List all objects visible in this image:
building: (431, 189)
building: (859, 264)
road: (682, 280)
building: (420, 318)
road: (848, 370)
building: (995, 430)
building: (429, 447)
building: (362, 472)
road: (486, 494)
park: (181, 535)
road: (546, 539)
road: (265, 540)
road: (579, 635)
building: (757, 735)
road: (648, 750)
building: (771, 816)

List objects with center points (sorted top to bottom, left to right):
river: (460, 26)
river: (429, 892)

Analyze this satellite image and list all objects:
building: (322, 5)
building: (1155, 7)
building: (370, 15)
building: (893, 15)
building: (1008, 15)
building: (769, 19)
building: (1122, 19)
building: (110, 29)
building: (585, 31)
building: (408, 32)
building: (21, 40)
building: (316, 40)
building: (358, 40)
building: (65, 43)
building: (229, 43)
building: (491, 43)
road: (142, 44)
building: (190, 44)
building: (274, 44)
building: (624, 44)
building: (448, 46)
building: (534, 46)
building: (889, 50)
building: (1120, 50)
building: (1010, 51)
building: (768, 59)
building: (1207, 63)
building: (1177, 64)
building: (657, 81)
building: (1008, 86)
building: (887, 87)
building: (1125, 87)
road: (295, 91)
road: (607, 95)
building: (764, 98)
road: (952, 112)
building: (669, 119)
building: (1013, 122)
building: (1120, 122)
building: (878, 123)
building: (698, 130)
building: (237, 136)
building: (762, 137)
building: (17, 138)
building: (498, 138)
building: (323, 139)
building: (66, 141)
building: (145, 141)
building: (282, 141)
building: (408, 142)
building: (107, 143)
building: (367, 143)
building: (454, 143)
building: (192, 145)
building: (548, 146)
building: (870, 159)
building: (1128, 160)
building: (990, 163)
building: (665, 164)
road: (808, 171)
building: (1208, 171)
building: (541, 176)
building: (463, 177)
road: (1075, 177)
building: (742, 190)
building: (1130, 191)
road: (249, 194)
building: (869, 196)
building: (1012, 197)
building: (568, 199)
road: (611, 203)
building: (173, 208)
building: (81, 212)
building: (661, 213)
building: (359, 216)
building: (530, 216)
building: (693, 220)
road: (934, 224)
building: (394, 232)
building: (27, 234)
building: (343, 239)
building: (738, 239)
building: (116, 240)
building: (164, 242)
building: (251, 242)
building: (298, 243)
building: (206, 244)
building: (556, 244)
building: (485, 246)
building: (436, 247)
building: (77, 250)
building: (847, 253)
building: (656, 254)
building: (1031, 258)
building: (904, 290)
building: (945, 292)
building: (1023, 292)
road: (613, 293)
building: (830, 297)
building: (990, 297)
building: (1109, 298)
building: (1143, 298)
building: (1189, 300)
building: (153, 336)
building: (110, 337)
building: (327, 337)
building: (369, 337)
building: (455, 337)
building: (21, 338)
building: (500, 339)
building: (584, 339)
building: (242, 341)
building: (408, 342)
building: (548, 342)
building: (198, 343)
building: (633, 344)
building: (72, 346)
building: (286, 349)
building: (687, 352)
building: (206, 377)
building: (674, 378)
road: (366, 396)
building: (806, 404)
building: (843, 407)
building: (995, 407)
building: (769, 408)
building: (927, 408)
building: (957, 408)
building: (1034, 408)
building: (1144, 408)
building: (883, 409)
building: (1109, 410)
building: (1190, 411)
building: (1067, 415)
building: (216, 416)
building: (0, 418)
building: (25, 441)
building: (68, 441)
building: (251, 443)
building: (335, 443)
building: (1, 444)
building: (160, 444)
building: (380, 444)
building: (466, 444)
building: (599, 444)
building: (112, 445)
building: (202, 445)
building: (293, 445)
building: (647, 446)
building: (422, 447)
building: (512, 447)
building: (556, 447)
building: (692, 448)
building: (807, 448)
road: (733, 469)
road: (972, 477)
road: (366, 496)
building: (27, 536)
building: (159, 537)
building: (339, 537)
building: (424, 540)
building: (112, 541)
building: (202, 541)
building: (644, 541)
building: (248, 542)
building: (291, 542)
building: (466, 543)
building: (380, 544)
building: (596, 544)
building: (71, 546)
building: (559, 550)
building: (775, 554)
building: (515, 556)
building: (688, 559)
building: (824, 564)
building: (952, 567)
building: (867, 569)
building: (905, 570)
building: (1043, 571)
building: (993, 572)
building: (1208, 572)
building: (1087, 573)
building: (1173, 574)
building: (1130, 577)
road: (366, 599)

Task item ::
When a line in the material above holds the word "objects", count it; report only the total.

Solution to this problem ::
3